┏━━
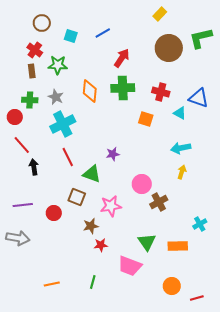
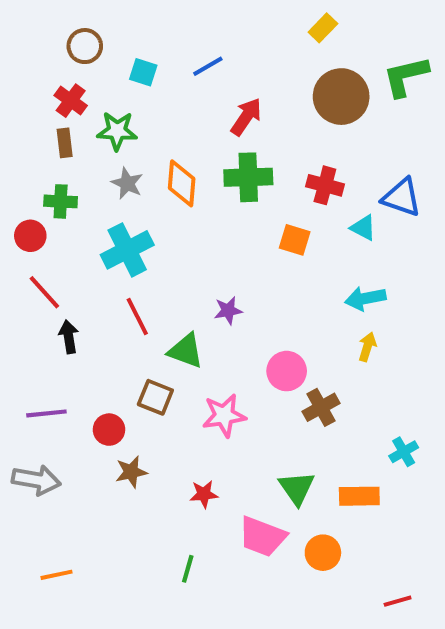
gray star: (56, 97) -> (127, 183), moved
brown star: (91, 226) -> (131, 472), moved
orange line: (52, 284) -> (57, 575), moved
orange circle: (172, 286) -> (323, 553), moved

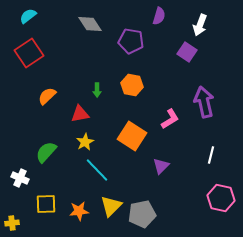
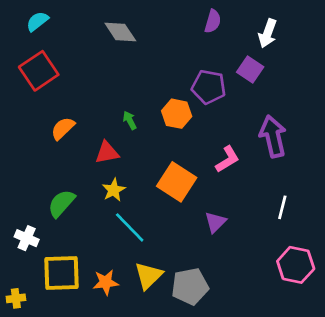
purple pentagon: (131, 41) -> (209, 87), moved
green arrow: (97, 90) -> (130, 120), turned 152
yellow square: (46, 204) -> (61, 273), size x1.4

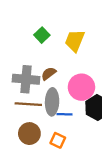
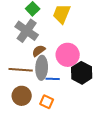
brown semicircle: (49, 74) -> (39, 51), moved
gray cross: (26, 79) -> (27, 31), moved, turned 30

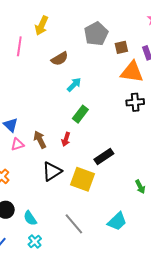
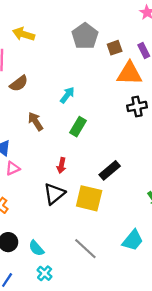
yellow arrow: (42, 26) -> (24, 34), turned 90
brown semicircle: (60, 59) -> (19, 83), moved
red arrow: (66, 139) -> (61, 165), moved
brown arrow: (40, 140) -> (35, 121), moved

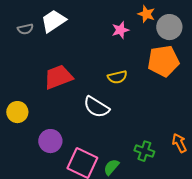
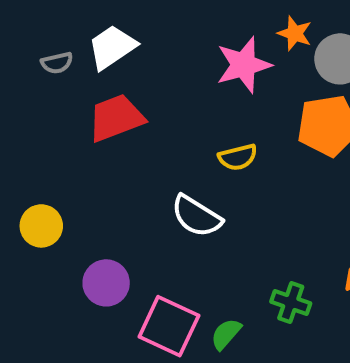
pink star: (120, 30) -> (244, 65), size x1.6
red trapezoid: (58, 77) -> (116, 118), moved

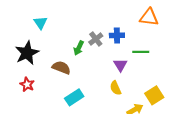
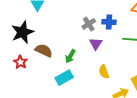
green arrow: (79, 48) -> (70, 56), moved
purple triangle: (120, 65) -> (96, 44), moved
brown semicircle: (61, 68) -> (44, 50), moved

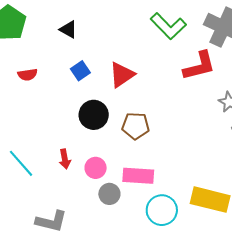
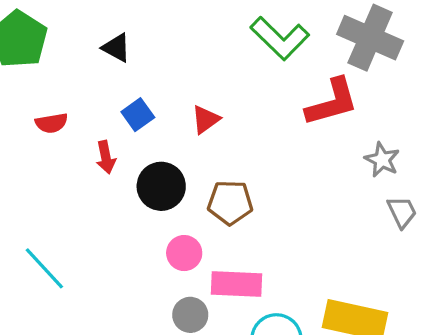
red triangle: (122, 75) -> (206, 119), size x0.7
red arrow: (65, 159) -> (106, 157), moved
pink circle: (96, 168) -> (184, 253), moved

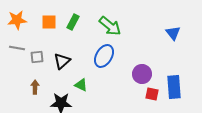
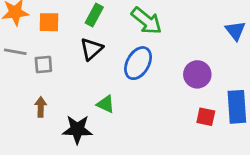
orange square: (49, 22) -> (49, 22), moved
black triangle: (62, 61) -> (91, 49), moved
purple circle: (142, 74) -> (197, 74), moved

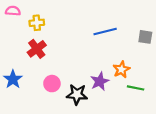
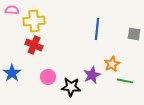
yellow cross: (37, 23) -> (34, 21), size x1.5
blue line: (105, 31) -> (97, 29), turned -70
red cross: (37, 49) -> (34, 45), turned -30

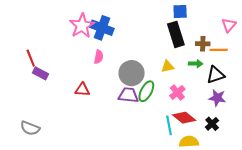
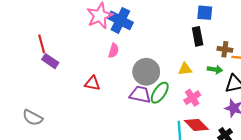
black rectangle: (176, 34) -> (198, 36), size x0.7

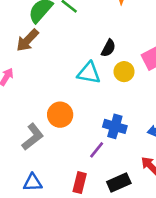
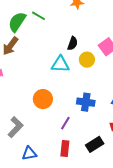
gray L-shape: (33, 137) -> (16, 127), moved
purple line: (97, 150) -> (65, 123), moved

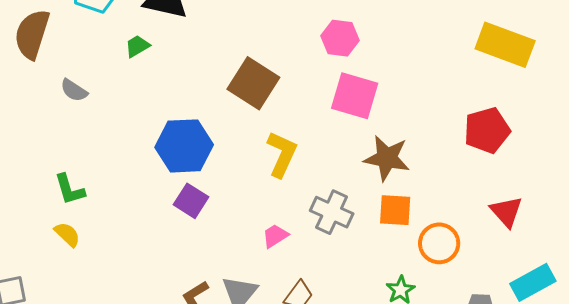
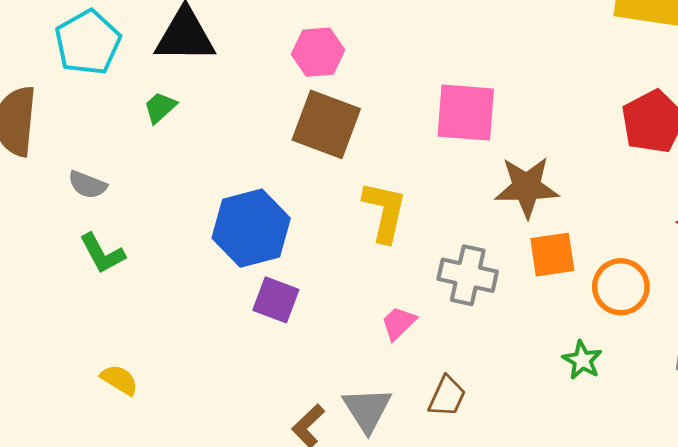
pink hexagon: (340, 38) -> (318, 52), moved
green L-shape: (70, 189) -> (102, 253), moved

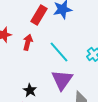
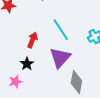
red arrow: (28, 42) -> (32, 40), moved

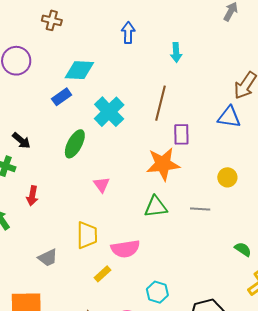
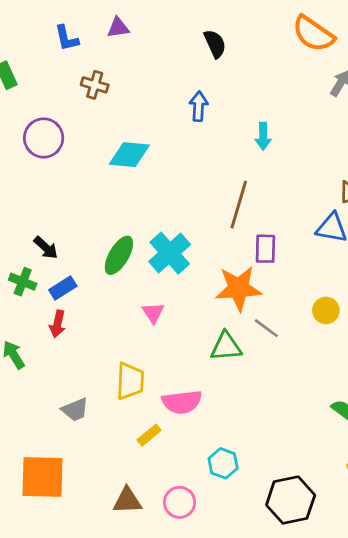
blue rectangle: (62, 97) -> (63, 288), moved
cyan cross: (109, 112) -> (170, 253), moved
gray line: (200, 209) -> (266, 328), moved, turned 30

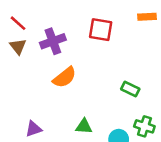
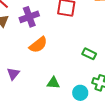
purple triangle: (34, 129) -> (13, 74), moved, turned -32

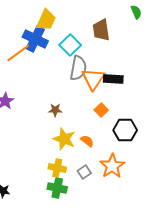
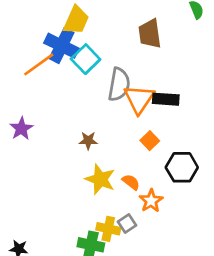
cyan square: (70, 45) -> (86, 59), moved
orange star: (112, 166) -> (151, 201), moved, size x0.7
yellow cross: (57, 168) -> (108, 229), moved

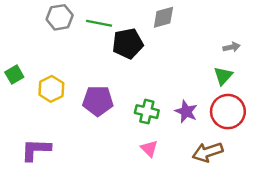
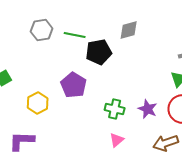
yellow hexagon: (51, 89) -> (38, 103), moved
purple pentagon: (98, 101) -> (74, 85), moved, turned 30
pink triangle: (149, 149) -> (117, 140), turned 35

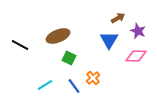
┗━━
**Work task:**
The output should consist of the records above, reproduced exactly, without pictures.

**Result for this exercise:**
gray star: (56, 97) -> (127, 183), moved
brown star: (91, 226) -> (131, 472), moved
orange line: (52, 284) -> (57, 575), moved
orange circle: (172, 286) -> (323, 553), moved

purple pentagon: (131, 41) -> (209, 87), moved
green arrow: (97, 90) -> (130, 120), turned 152
yellow square: (46, 204) -> (61, 273), size x1.4

brown semicircle: (49, 74) -> (39, 51), moved
gray cross: (26, 79) -> (27, 31), moved, turned 30

yellow arrow: (42, 26) -> (24, 34), turned 90
brown semicircle: (60, 59) -> (19, 83), moved
red arrow: (66, 139) -> (61, 165), moved
brown arrow: (40, 140) -> (35, 121), moved

pink star: (120, 30) -> (244, 65), size x1.6
red trapezoid: (58, 77) -> (116, 118), moved

green arrow: (79, 48) -> (70, 56), moved
purple triangle: (120, 65) -> (96, 44), moved
brown semicircle: (61, 68) -> (44, 50), moved

red triangle: (122, 75) -> (206, 119), size x0.7
red arrow: (65, 159) -> (106, 157), moved
pink circle: (96, 168) -> (184, 253), moved

orange square: (49, 22) -> (49, 22), moved
black triangle: (62, 61) -> (91, 49), moved
purple circle: (142, 74) -> (197, 74), moved

yellow cross: (37, 23) -> (34, 21), size x1.5
blue line: (105, 31) -> (97, 29), turned -70
red cross: (37, 49) -> (34, 45), turned -30

black rectangle: (176, 34) -> (198, 36), size x0.7

gray L-shape: (33, 137) -> (16, 127), moved
purple line: (97, 150) -> (65, 123), moved

pink hexagon: (340, 38) -> (318, 52), moved
green L-shape: (70, 189) -> (102, 253), moved

red arrow: (28, 42) -> (32, 40), moved

blue rectangle: (62, 97) -> (63, 288), moved
cyan cross: (109, 112) -> (170, 253), moved
gray line: (200, 209) -> (266, 328), moved, turned 30

purple triangle: (34, 129) -> (13, 74), moved, turned -32

cyan square: (70, 45) -> (86, 59), moved
orange star: (112, 166) -> (151, 201), moved, size x0.7
yellow cross: (57, 168) -> (108, 229), moved

yellow hexagon: (51, 89) -> (38, 103), moved
purple pentagon: (98, 101) -> (74, 85), moved, turned 30
pink triangle: (149, 149) -> (117, 140), turned 35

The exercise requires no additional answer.